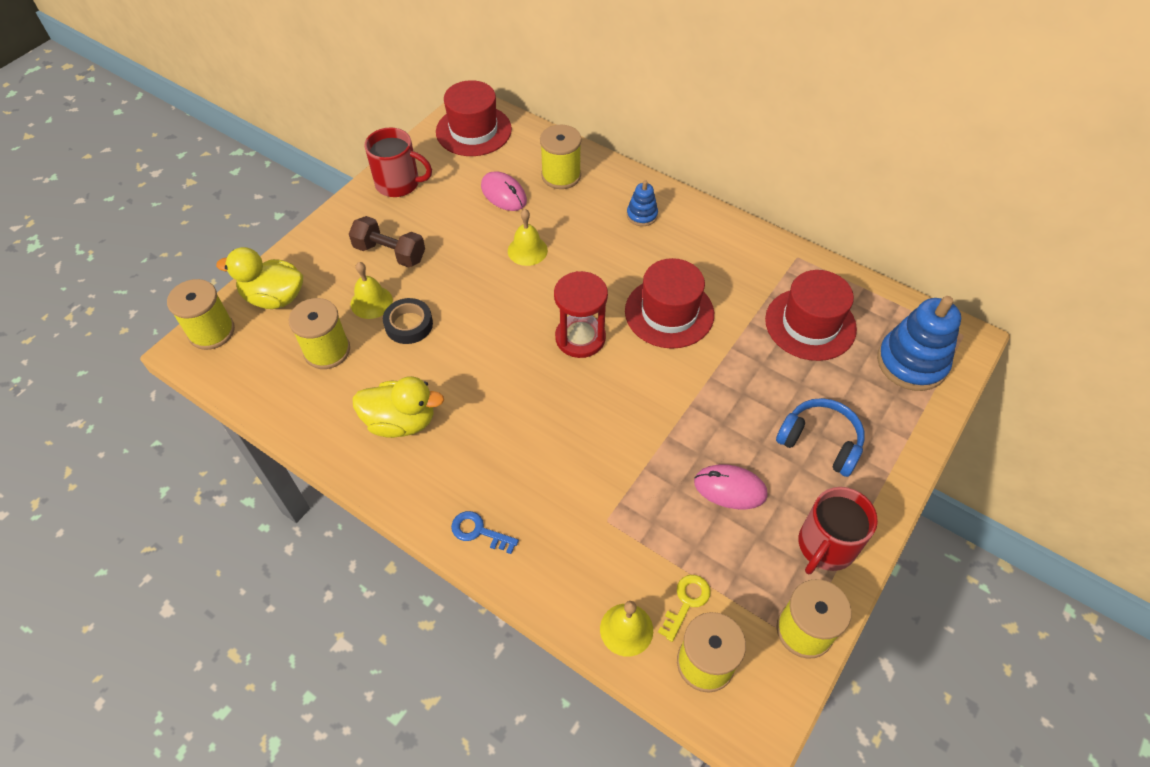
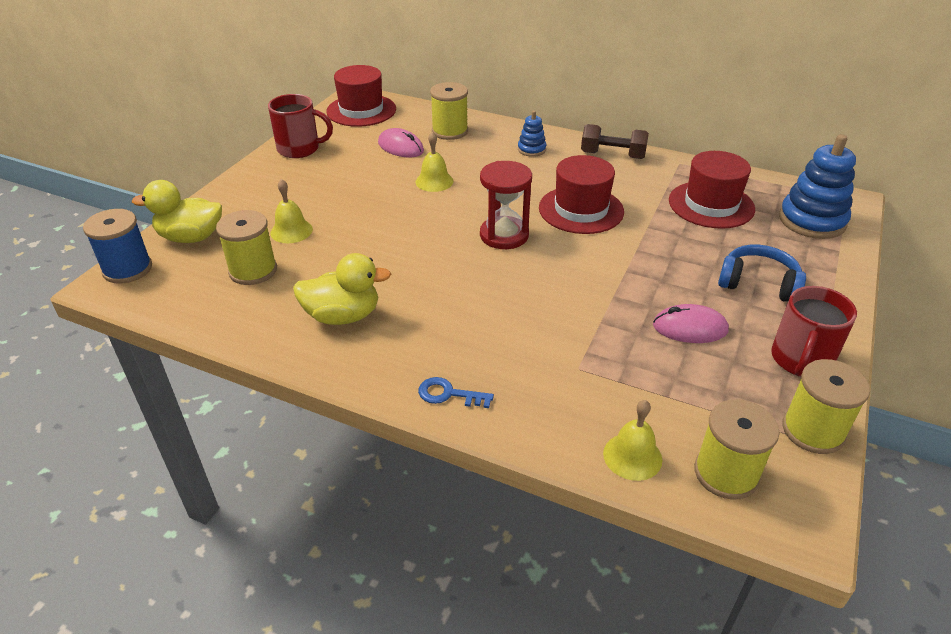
camera: 10 degrees left, 15 degrees down
yellow spool [167,279,235,350] -> blue spool [83,209,152,284]
brown dumbbell [349,216,425,268] -> brown dumbbell moved to [581,124,649,159]
black tape [383,298,433,344] -> none
yellow key [658,575,711,642] -> none

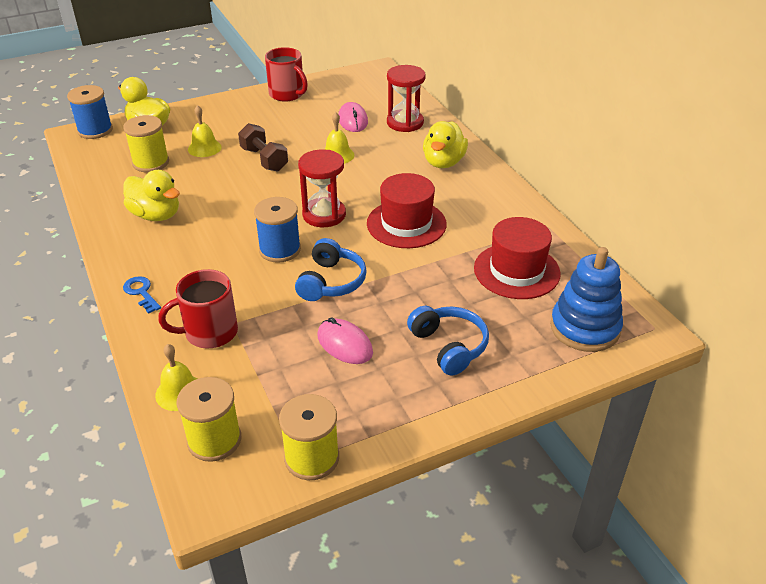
camera: 40 degrees right, 0 degrees up
red hat [326,65,396,127] -> none
yellow spool [430,82,468,140] -> red hourglass [387,65,426,132]
blue stacking toy [518,111,547,157] -> yellow duck [423,121,468,168]
brown dumbbell [581,124,649,159] -> brown dumbbell moved to [238,123,288,171]
red mug [771,286,857,377] -> red mug moved to [158,269,238,348]
none -> blue spool [254,197,301,263]
none -> blue headphones [295,238,367,301]

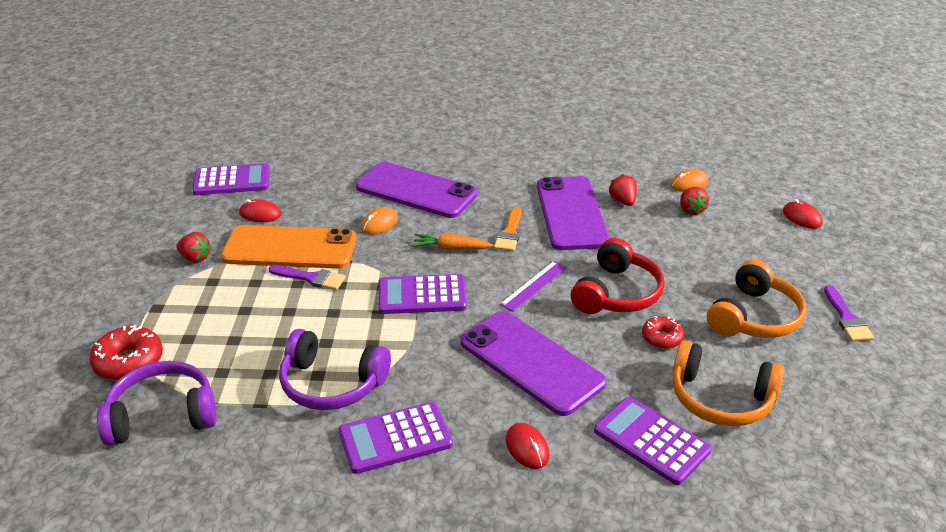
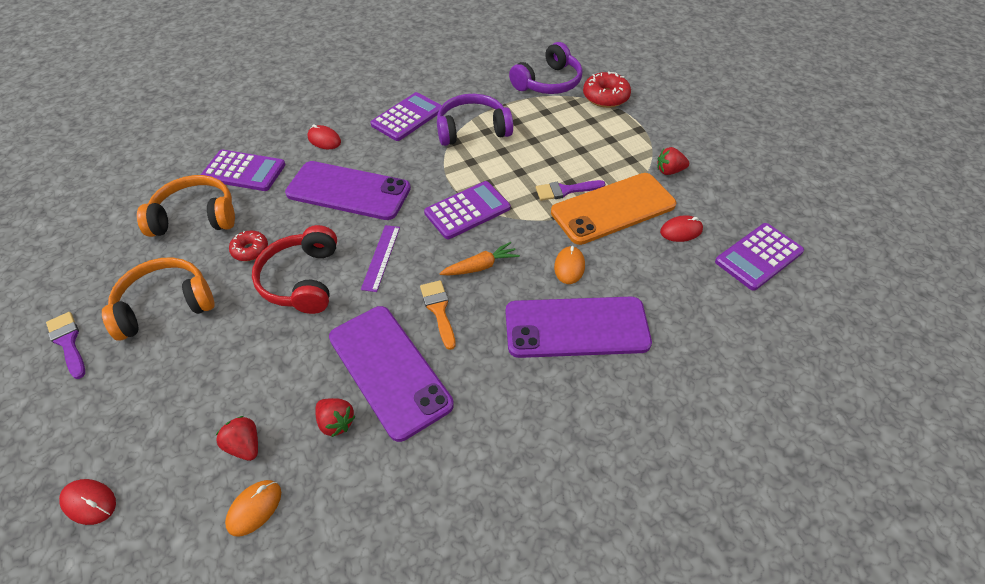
camera: 150 degrees right, 15 degrees up
orange headphones [707,260,807,338] -> orange headphones turned 60 degrees clockwise [102,257,214,341]

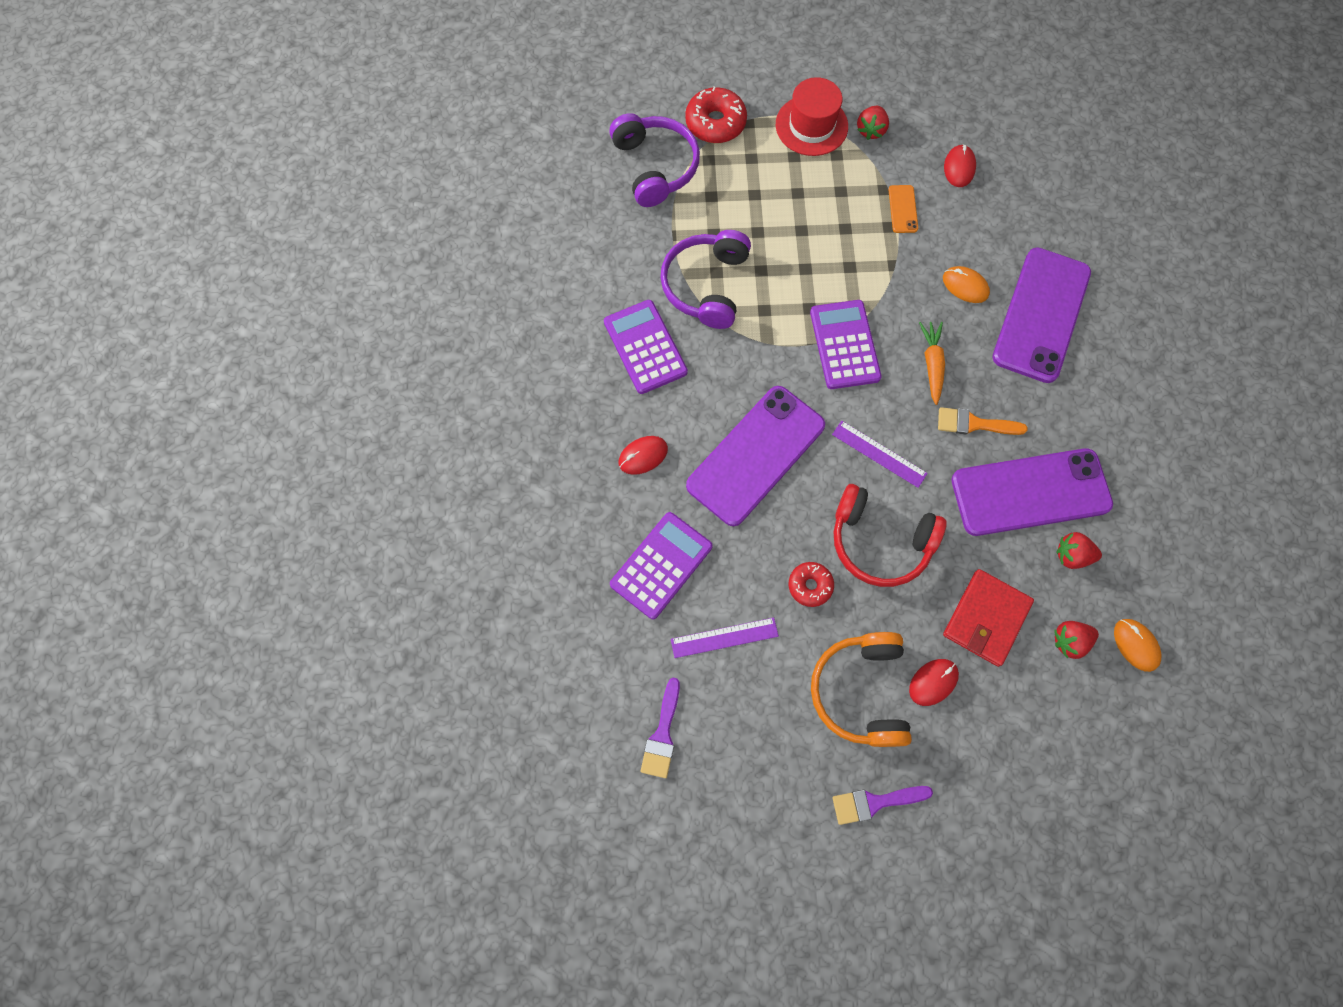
camera: 65 degrees left, 20 degrees up
red mouse [59,479,116,525] -> red mouse moved to [909,659,959,706]
orange headphones [137,175,235,237] -> purple ruler [671,617,779,658]
red strawberry [315,398,355,437] -> red strawberry turned 150 degrees counterclockwise [1057,532,1102,569]
purple brush [536,180,606,201] -> purple brush moved to [640,678,680,778]
orange phone [551,173,676,245] -> orange phone [889,185,918,233], size x0.40
purple calculator [715,223,804,291] -> none
none -> red hat [776,77,848,156]
none -> red wallet [943,569,1034,667]

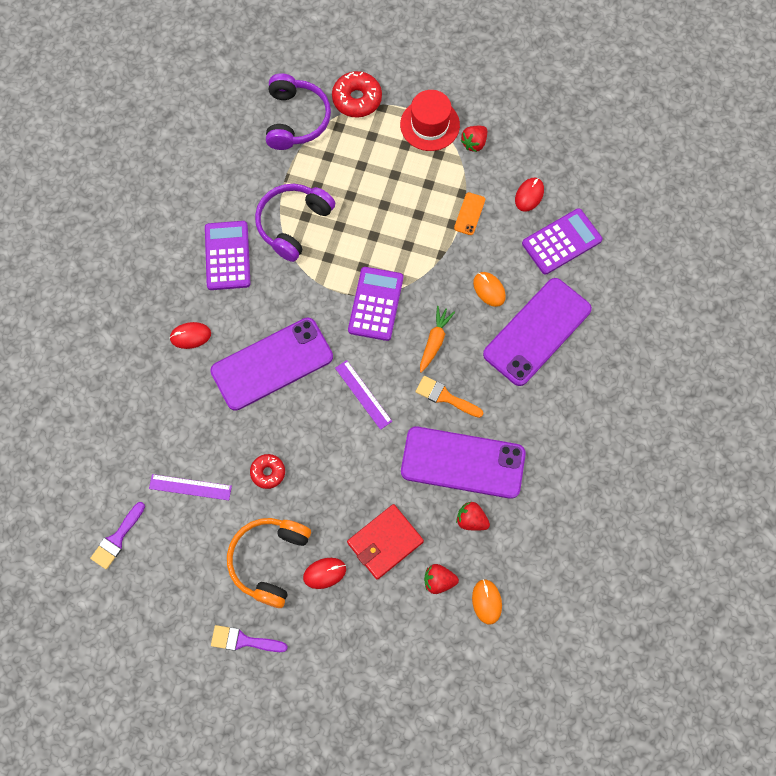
camera: 20 degrees right, 0 degrees up
purple calculator [610,512,713,619] -> purple calculator moved to [522,208,602,275]
red headphones [834,484,947,587] -> none

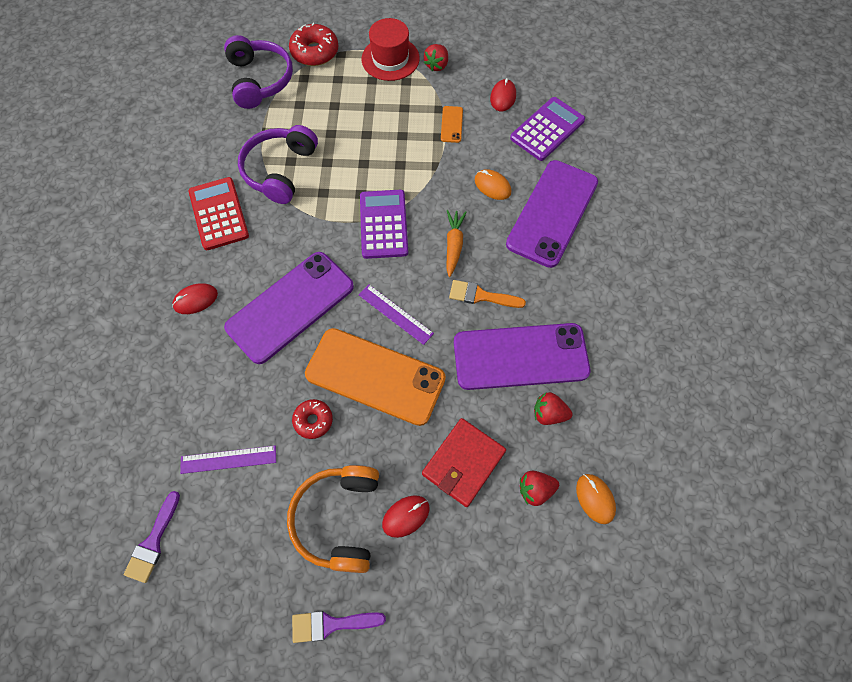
camera: 15 degrees left, 5 degrees down
purple calculator [205,221,251,290] -> red calculator [188,177,249,250]
none -> orange phone [305,328,446,426]

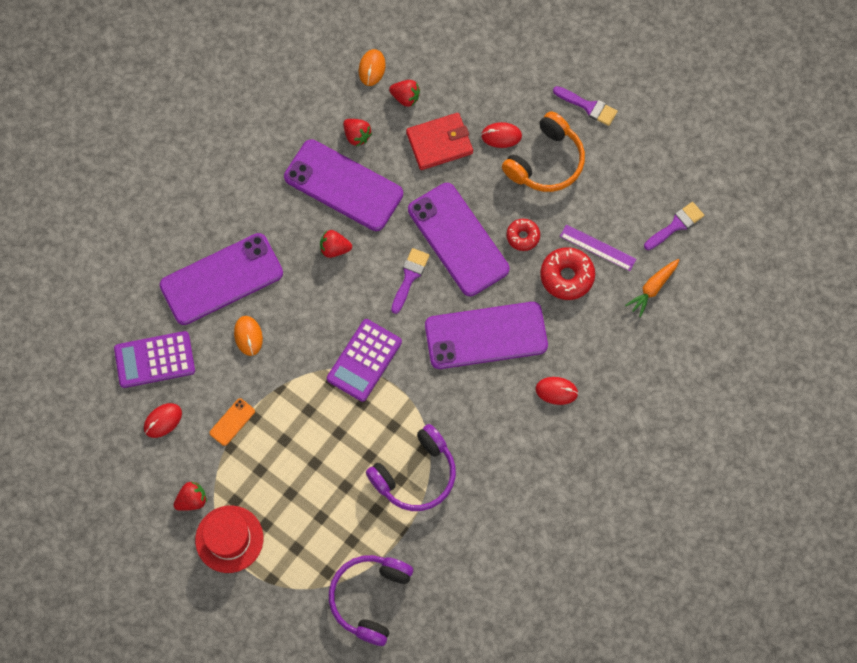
camera: 145 degrees left, 5 degrees up
red calculator [188,177,249,250] -> none
red donut [289,22,339,66] -> red donut moved to [540,247,595,300]
orange phone [305,328,446,426] -> purple phone [408,183,509,296]
purple ruler [359,284,434,345] -> purple brush [391,248,430,314]
orange carrot [446,210,467,277] -> orange carrot moved to [625,259,679,317]
orange brush [449,280,526,308] -> red strawberry [320,230,352,258]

+---+

| Task directions |
Transcribe only this stretch of the data: the line with "purple brush [536,180,606,201]", the line with "red headphones [834,484,947,587] -> none", and every line in between. Leave out the pictures.

| Solution for this task |
purple brush [536,180,606,201] -> purple brush moved to [640,678,680,778]
orange phone [551,173,676,245] -> orange phone [889,185,918,233], size x0.40
purple calculator [715,223,804,291] -> none
none -> red hat [776,77,848,156]
none -> red wallet [943,569,1034,667]

camera: 20 degrees right, 0 degrees up
purple calculator [610,512,713,619] -> purple calculator moved to [522,208,602,275]
red headphones [834,484,947,587] -> none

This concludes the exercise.